* **INSTRUCTIONS TO FOLLOW**
Could you output the entries that follow exactly, omitting any pictures they contain?

□ □ □

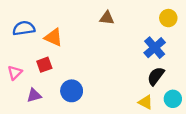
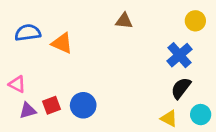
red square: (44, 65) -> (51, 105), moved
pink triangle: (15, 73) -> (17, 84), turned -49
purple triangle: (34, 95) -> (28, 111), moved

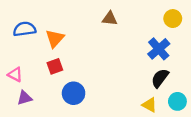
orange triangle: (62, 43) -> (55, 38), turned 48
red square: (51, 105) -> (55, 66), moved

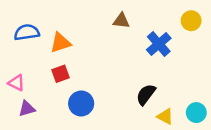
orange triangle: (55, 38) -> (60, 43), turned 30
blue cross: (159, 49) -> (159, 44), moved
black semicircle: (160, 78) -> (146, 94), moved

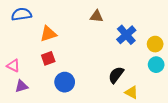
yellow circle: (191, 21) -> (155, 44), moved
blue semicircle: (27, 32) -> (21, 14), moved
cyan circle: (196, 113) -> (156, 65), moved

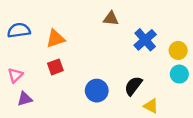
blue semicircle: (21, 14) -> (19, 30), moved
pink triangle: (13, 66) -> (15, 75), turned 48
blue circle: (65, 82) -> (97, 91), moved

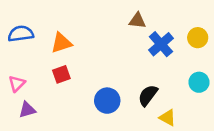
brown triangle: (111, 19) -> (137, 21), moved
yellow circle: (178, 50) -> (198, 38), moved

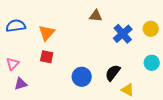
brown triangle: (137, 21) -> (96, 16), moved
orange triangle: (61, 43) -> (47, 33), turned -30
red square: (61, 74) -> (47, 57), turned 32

□ □ □

* **WRITTEN REPLY**
red square: (44, 65) -> (51, 105), moved
pink triangle: (15, 73) -> (17, 84), turned -49
purple triangle: (34, 95) -> (28, 111), moved

orange triangle: (62, 43) -> (55, 38), turned 48
red square: (51, 105) -> (55, 66), moved

orange triangle: (55, 38) -> (60, 43), turned 30
blue cross: (159, 49) -> (159, 44), moved
black semicircle: (160, 78) -> (146, 94), moved

yellow circle: (191, 21) -> (155, 44), moved
blue semicircle: (27, 32) -> (21, 14), moved
cyan circle: (196, 113) -> (156, 65), moved

blue semicircle: (21, 14) -> (19, 30), moved
pink triangle: (13, 66) -> (15, 75), turned 48
blue circle: (65, 82) -> (97, 91), moved

brown triangle: (111, 19) -> (137, 21), moved
yellow circle: (178, 50) -> (198, 38), moved

brown triangle: (137, 21) -> (96, 16), moved
orange triangle: (61, 43) -> (47, 33), turned -30
red square: (61, 74) -> (47, 57), turned 32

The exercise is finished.